Written request >> Identify each line in the items below that contains the string "kern" and copy every such line.

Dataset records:
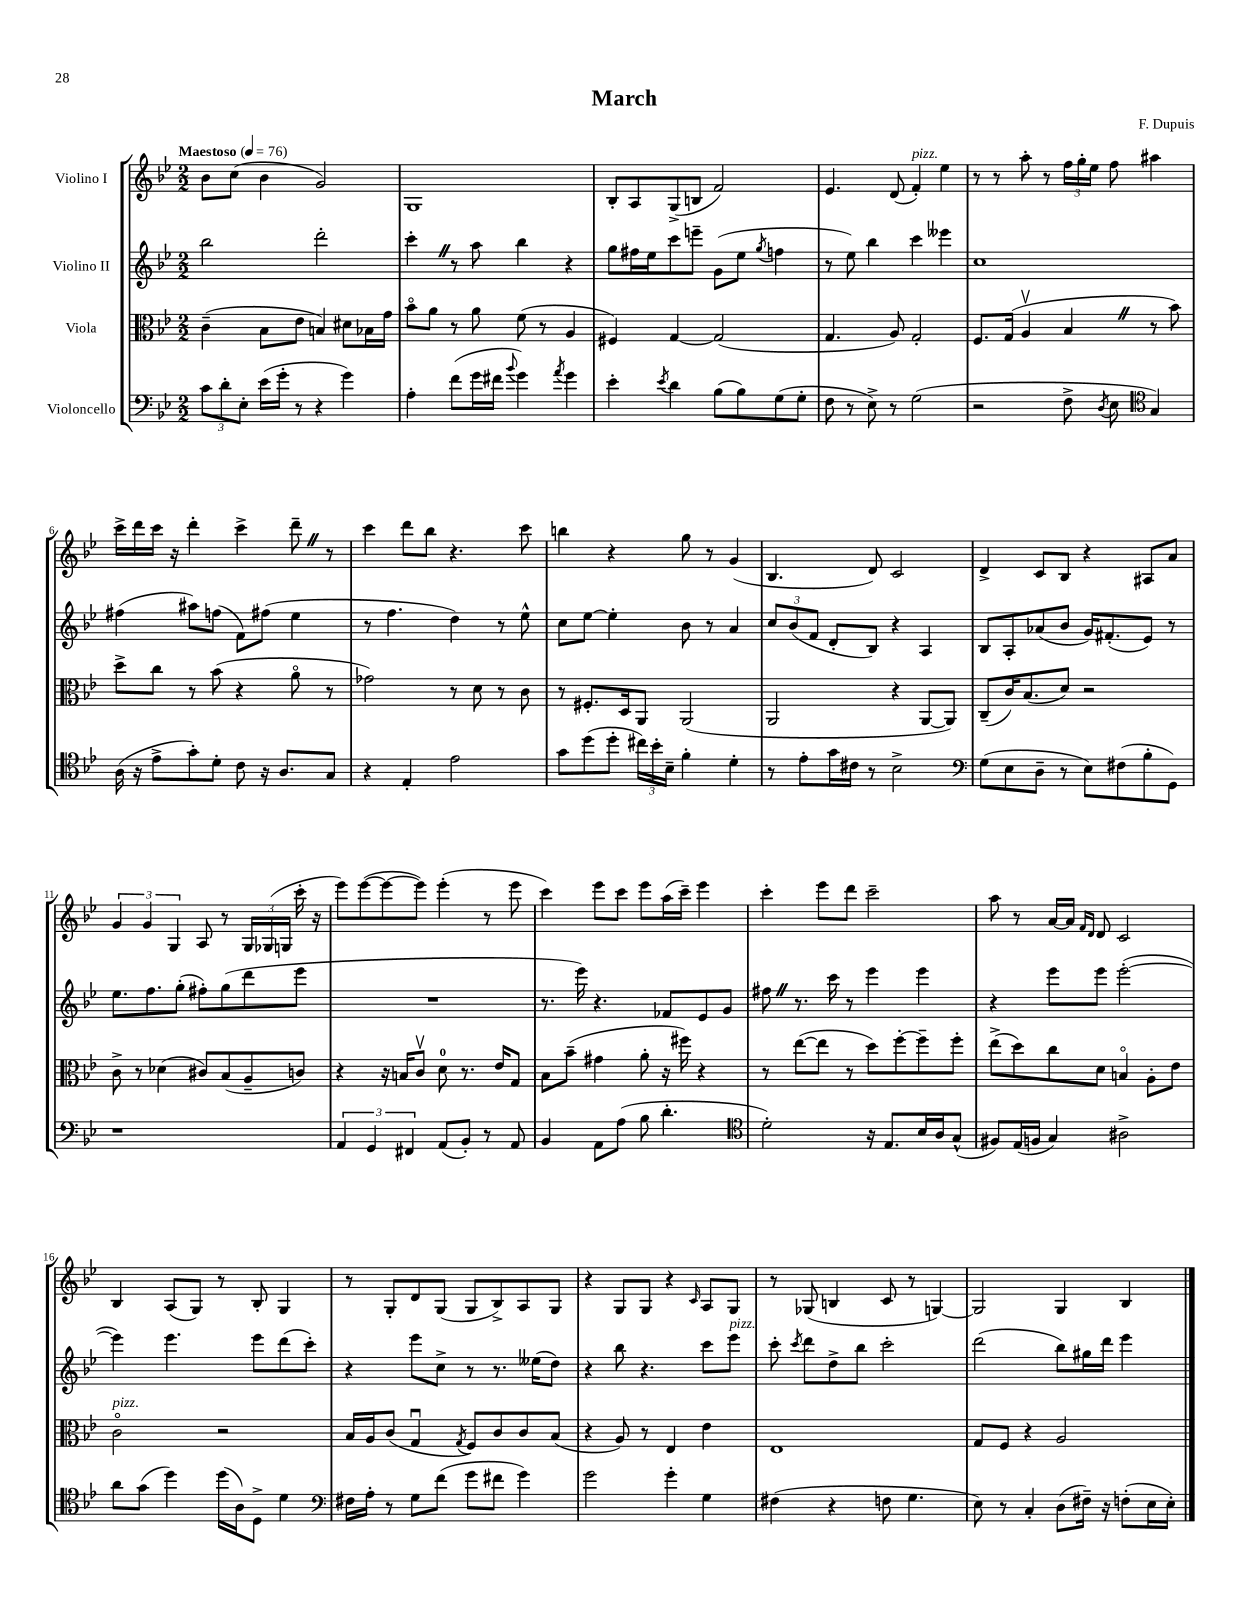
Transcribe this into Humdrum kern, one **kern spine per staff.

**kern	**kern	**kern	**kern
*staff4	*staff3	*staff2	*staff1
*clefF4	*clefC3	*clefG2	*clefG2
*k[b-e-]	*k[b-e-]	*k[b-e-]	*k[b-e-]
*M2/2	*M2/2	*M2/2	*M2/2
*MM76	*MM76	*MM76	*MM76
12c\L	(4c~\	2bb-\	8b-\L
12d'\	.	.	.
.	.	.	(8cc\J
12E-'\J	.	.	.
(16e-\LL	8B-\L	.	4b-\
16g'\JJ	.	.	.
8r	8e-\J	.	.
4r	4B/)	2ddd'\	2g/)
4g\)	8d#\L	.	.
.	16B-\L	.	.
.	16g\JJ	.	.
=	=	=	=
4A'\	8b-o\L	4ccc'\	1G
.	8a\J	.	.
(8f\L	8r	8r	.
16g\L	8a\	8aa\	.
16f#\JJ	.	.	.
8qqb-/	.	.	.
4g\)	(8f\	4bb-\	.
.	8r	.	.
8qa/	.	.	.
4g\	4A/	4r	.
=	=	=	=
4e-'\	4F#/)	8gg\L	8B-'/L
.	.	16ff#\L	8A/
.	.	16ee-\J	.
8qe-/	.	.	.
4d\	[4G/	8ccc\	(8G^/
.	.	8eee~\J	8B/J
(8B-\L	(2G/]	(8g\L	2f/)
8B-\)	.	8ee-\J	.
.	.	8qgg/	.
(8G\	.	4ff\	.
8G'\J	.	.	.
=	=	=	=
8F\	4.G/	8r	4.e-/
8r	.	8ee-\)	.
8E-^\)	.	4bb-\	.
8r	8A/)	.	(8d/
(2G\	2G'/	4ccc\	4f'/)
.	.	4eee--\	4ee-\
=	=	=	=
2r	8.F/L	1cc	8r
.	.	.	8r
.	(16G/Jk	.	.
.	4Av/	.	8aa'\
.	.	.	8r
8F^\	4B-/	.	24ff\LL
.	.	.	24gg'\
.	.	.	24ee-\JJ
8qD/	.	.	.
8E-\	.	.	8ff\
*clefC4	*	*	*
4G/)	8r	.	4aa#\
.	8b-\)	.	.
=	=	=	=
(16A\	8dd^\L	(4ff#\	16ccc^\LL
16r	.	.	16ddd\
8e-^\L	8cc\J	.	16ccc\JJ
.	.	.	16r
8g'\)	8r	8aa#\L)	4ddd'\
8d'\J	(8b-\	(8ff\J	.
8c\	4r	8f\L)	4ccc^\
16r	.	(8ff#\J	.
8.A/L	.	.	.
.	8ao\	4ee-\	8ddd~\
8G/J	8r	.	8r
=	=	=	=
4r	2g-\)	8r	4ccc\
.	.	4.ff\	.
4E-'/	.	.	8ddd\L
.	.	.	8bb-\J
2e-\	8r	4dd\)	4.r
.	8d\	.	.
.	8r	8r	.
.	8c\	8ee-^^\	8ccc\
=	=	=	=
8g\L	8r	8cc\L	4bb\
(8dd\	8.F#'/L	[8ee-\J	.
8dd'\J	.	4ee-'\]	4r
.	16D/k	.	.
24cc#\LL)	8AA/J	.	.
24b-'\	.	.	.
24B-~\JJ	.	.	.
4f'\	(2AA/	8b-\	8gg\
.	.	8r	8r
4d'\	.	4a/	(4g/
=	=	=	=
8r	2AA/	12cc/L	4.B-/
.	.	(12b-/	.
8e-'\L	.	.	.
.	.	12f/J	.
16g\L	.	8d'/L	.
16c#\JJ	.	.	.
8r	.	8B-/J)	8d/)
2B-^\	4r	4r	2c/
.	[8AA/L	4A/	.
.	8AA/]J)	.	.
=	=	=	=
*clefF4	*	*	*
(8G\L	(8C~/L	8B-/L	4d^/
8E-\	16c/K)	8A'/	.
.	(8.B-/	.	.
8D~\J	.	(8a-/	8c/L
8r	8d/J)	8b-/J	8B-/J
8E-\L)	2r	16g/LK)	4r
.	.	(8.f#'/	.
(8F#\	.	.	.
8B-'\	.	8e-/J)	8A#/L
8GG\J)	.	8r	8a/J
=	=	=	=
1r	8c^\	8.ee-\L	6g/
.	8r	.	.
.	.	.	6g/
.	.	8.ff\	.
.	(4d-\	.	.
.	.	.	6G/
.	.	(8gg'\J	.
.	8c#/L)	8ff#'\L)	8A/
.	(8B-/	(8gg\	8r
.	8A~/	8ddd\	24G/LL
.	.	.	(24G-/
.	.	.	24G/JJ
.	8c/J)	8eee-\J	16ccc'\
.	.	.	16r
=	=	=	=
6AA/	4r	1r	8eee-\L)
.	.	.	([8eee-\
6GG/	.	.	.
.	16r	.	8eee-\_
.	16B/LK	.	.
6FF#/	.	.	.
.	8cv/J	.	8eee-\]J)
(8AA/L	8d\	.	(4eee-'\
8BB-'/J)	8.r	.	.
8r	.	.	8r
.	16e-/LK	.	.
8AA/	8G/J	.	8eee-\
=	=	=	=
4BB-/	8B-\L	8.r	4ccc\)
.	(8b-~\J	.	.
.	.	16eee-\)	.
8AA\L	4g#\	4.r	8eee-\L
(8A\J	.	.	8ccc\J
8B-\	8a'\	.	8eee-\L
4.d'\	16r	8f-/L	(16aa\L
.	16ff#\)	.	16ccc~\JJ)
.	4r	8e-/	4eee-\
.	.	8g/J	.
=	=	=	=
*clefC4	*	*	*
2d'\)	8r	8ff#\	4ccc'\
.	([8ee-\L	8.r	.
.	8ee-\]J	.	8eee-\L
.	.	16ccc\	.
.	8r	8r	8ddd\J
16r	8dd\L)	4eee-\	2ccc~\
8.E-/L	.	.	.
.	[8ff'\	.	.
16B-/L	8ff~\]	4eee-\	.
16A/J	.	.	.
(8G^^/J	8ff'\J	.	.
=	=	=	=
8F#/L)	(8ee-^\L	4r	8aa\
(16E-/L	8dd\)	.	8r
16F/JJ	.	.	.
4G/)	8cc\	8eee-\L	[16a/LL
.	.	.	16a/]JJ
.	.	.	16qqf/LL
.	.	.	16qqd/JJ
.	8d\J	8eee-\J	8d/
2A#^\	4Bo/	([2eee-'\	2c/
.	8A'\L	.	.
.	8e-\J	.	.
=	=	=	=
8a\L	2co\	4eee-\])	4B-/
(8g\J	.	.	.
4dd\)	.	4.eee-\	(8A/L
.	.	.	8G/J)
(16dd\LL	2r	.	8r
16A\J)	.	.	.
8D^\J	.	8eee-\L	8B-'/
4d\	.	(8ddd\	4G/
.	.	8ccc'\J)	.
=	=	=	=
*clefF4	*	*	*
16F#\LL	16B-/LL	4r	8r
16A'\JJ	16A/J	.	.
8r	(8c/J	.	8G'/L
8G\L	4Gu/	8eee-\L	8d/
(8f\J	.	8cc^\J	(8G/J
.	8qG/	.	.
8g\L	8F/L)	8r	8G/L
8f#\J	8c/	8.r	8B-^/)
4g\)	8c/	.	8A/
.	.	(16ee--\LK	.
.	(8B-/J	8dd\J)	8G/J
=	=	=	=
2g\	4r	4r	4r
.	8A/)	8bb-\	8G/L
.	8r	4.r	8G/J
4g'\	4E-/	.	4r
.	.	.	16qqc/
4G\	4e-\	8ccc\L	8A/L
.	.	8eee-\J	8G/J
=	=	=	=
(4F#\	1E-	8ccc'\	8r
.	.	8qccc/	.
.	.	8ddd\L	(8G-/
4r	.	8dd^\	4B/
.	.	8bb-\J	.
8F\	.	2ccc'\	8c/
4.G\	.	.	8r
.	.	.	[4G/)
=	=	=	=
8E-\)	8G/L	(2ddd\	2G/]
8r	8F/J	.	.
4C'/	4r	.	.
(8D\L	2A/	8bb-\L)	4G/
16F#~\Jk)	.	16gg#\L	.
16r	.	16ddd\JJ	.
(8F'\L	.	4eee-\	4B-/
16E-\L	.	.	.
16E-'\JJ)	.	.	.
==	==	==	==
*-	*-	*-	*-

Result of this task >>
Transcribe this into Humdrum kern, one **kern spine per staff.
**kern	**kern	**kern	**kern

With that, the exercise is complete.